> **WORK REQUIRED**
All lines from the one with "pink can [722,432,770,499]" through the close of the records below are to be set down exactly, and no others.

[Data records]
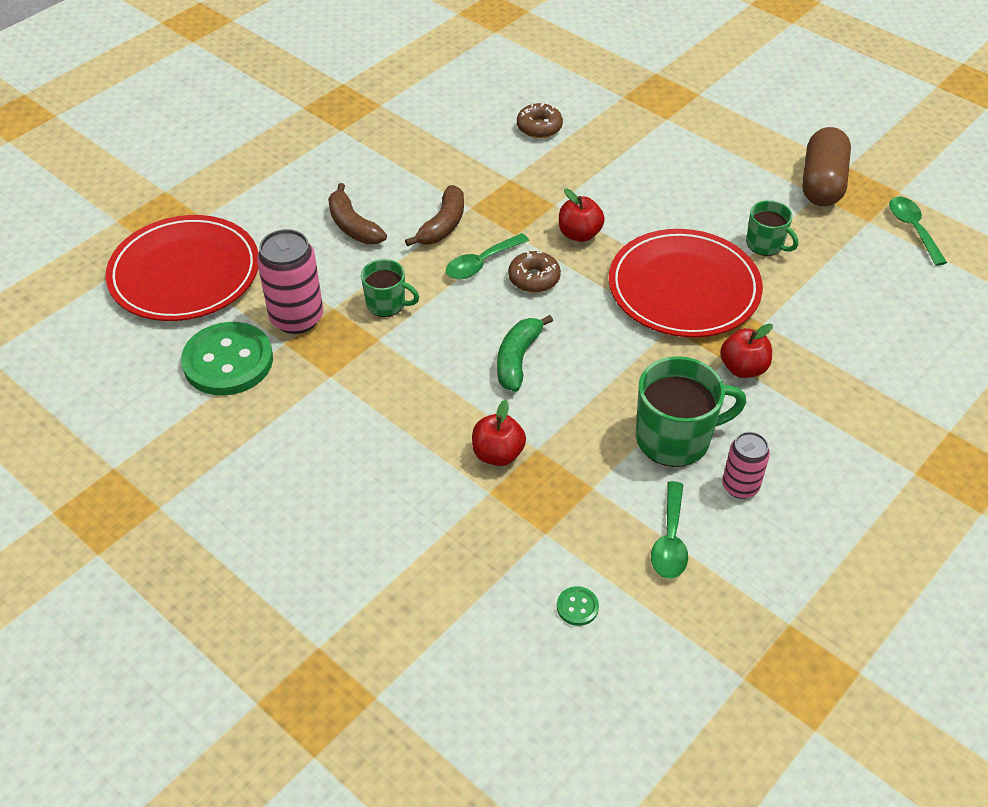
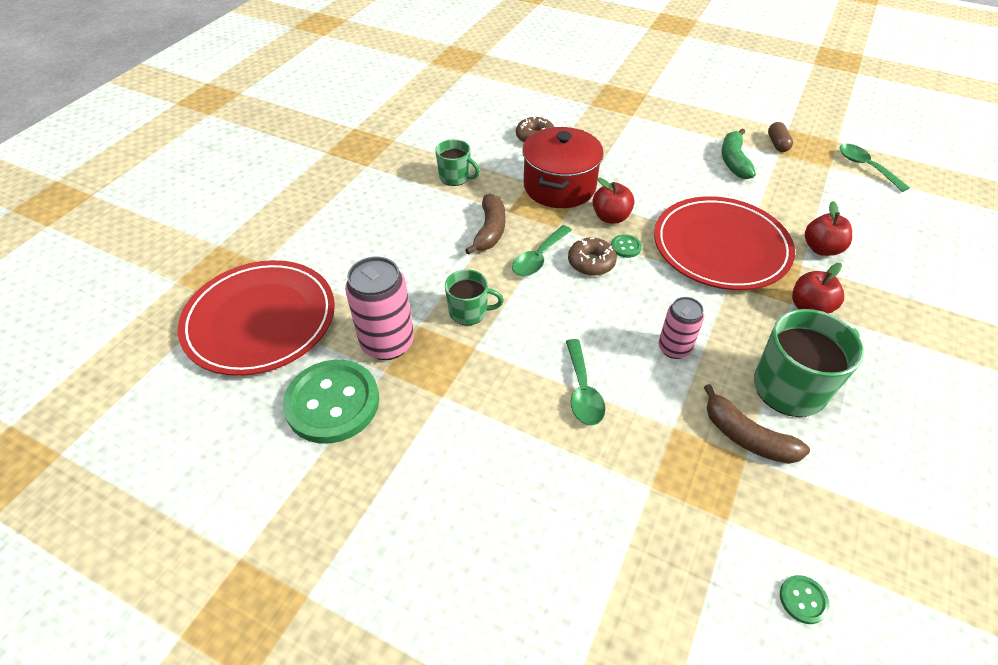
camera: 15 degrees left, 0 degrees up
brown banana [328,183,387,244] -> brown banana moved to [704,384,810,464]
red apple [472,400,526,466] -> red apple moved to [805,201,852,256]
green banana [497,315,553,392] -> green banana moved to [722,129,756,179]
green spoon [651,481,688,579] -> green spoon moved to [566,339,605,426]
pink can [722,432,770,499] -> pink can moved to [659,297,704,359]
green mug [746,200,798,256] -> green mug moved to [435,139,480,186]
brown capsule [802,127,851,206] -> brown capsule [768,122,793,152], size x0.48
none -> red pot [522,127,604,208]
none -> green button [611,234,642,258]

> **RESPONSE AREA**
pink can [722,432,770,499] -> pink can moved to [659,297,704,359]
green mug [746,200,798,256] -> green mug moved to [435,139,480,186]
brown capsule [802,127,851,206] -> brown capsule [768,122,793,152], size x0.48
none -> red pot [522,127,604,208]
none -> green button [611,234,642,258]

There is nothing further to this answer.